(Saved data entries)
[Start of Attachment]
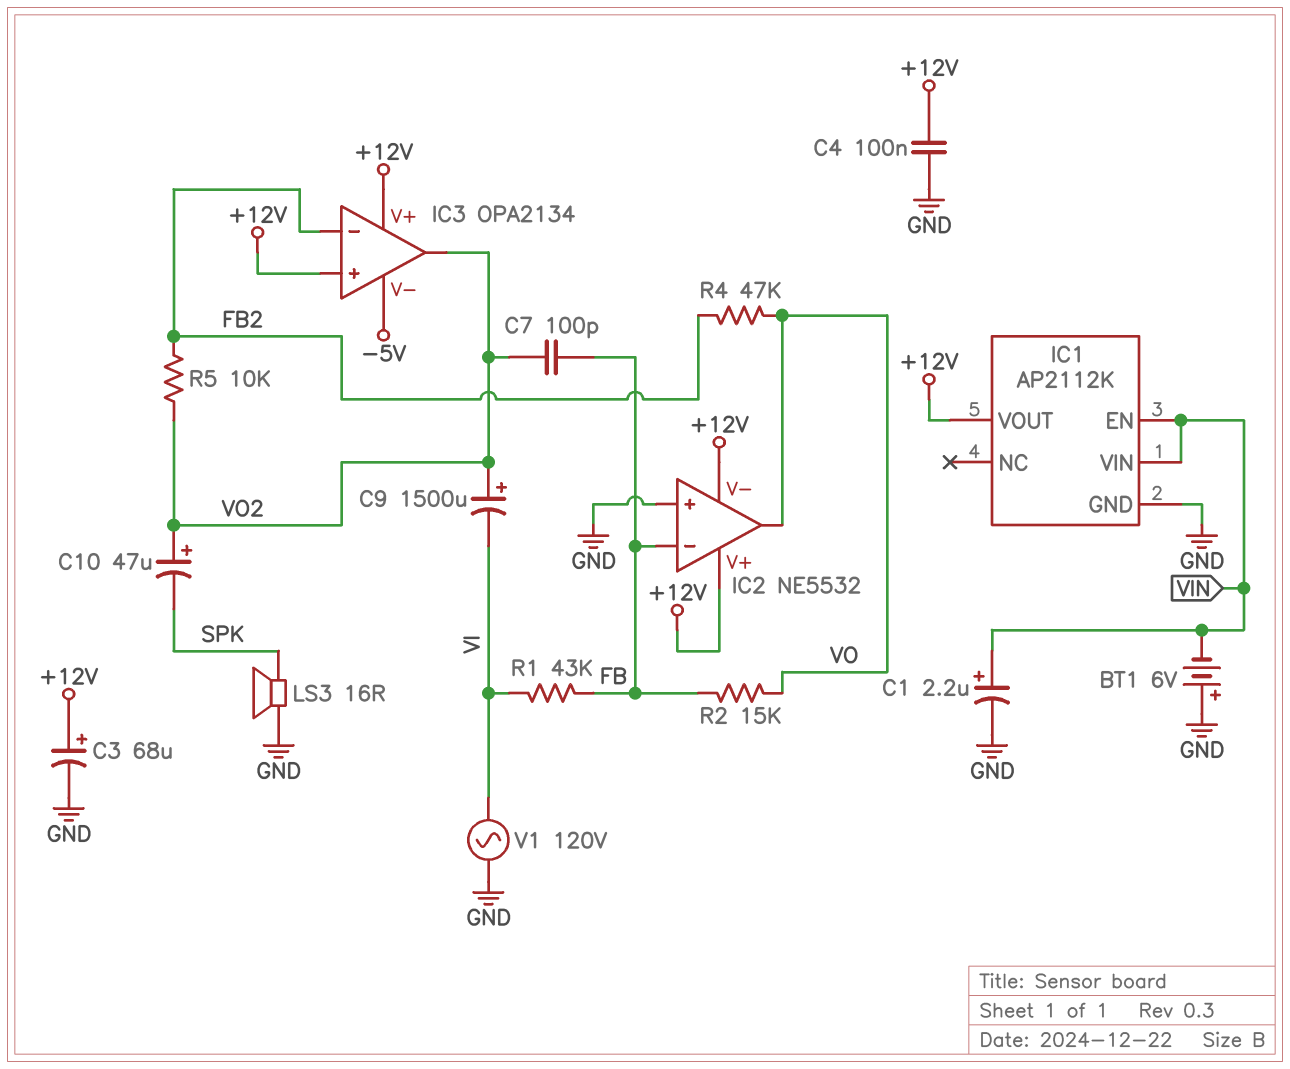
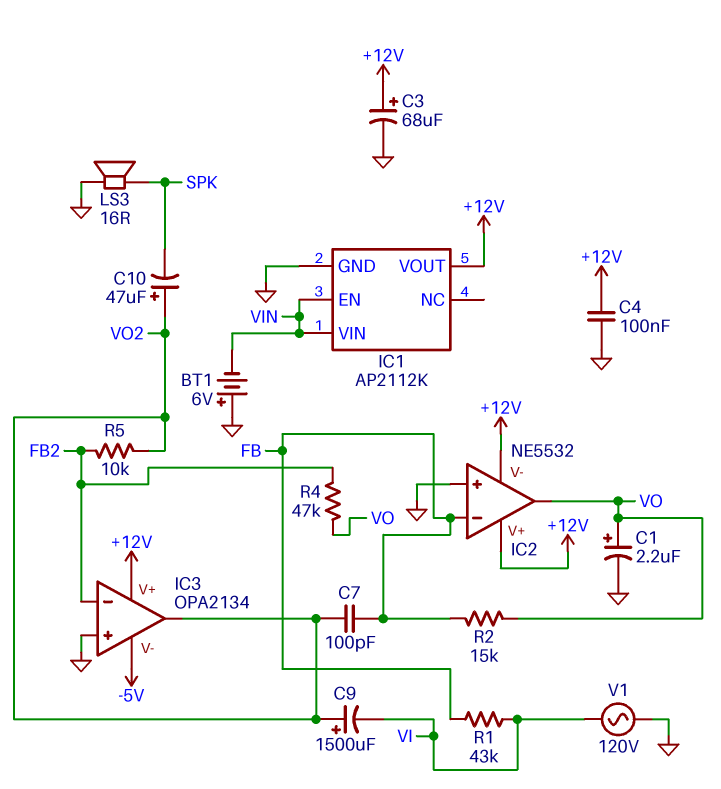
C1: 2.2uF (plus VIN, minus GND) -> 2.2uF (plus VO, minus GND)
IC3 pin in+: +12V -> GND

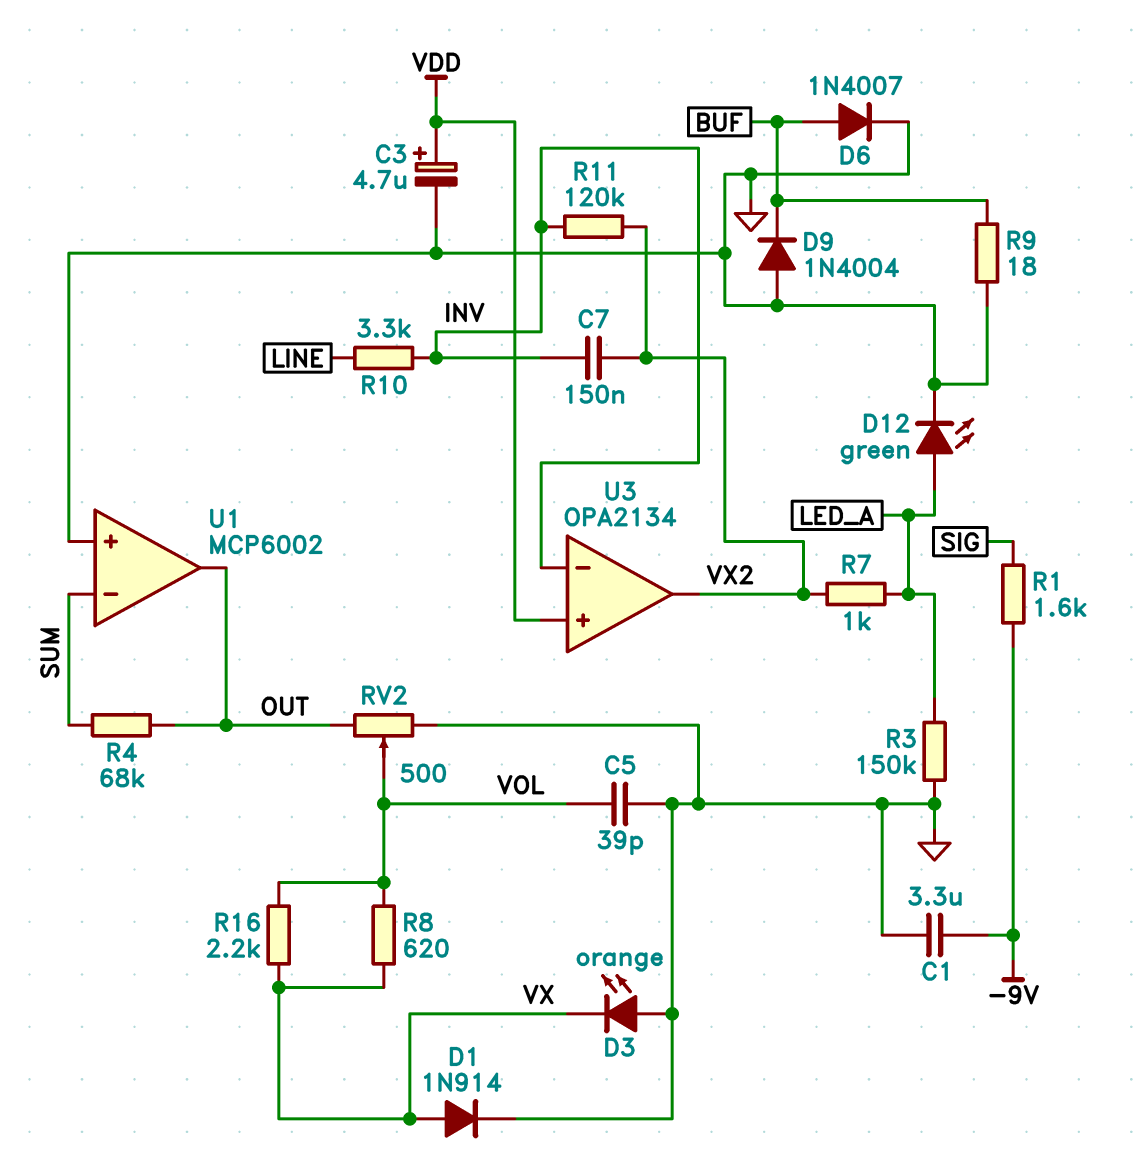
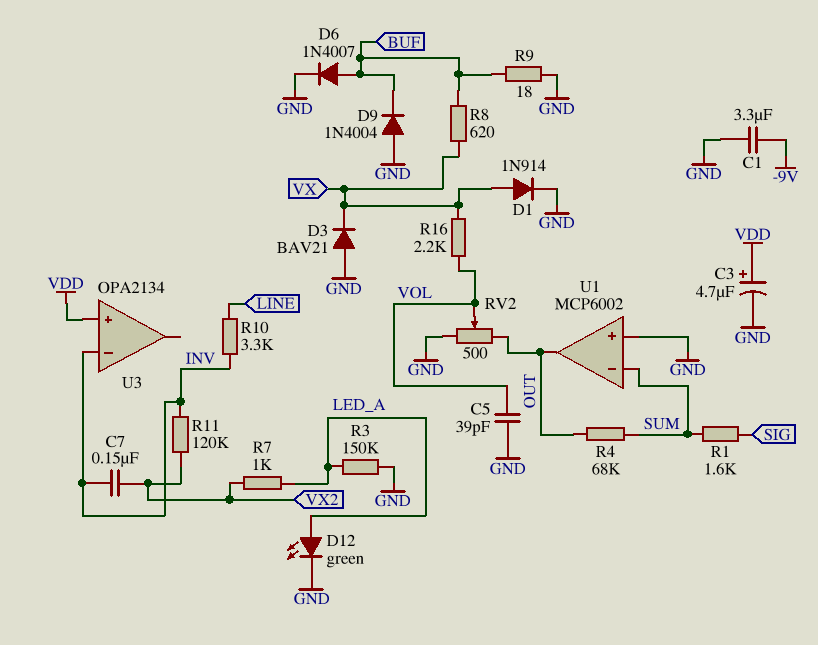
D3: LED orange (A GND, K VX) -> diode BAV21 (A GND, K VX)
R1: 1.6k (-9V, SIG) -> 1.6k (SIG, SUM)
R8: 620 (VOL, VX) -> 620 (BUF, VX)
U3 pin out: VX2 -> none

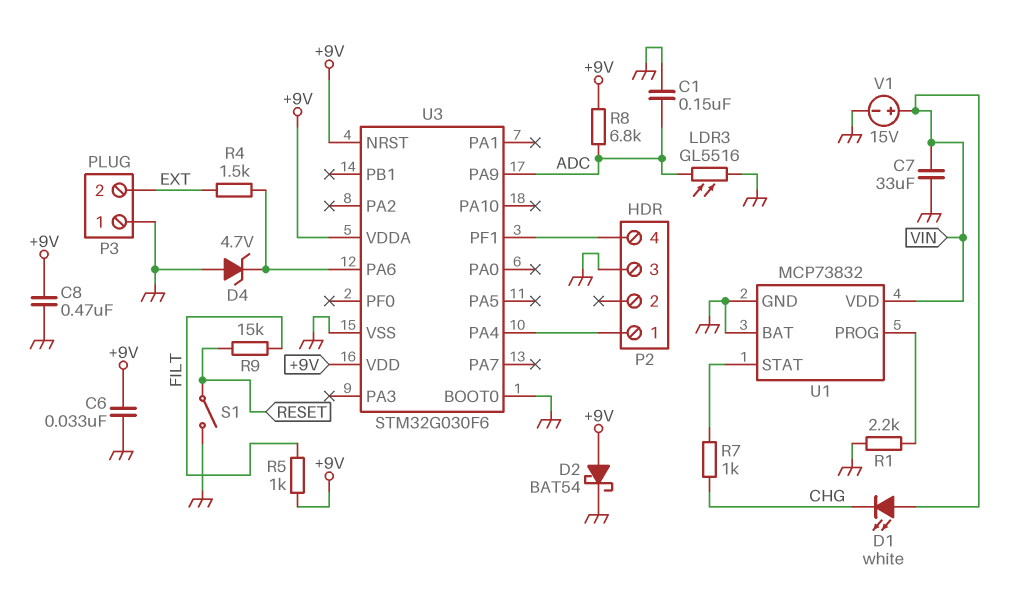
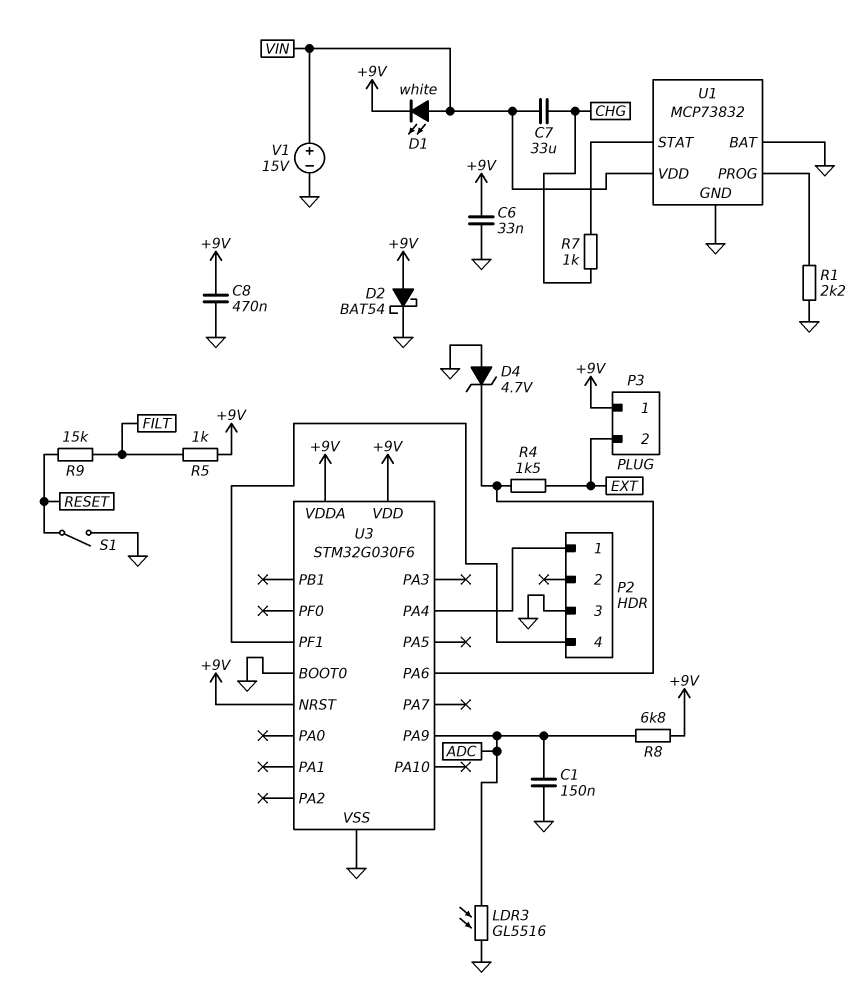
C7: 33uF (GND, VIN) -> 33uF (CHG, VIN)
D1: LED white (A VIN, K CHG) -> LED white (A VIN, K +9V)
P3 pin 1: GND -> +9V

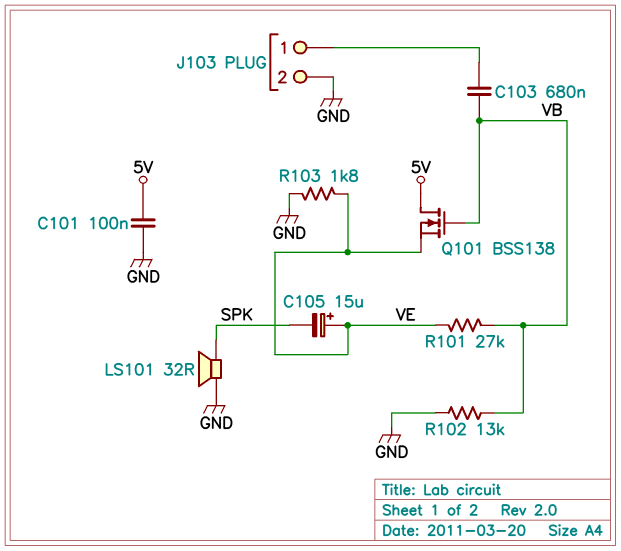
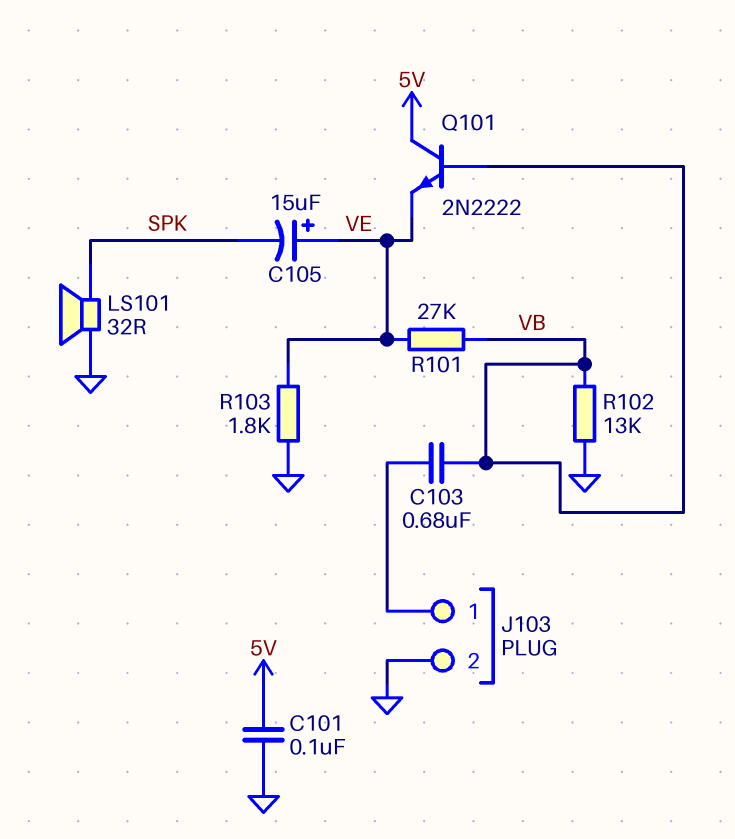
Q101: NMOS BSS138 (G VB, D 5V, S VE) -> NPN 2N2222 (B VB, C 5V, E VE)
[End of Attachment]
About this task →
Reproduce the span beginning at the line with "R1: 1.6k (-9V, SIG) -> 1.6k (SIG, SUM)" and ending at the last line of the entries above, inclusive, exactly as it stands. Exclude the pictures.

Response for this exercise →
R1: 1.6k (-9V, SIG) -> 1.6k (SIG, SUM)
R8: 620 (VOL, VX) -> 620 (BUF, VX)
U3 pin out: VX2 -> none

C7: 33uF (GND, VIN) -> 33uF (CHG, VIN)
D1: LED white (A VIN, K CHG) -> LED white (A VIN, K +9V)
P3 pin 1: GND -> +9V

Q101: NMOS BSS138 (G VB, D 5V, S VE) -> NPN 2N2222 (B VB, C 5V, E VE)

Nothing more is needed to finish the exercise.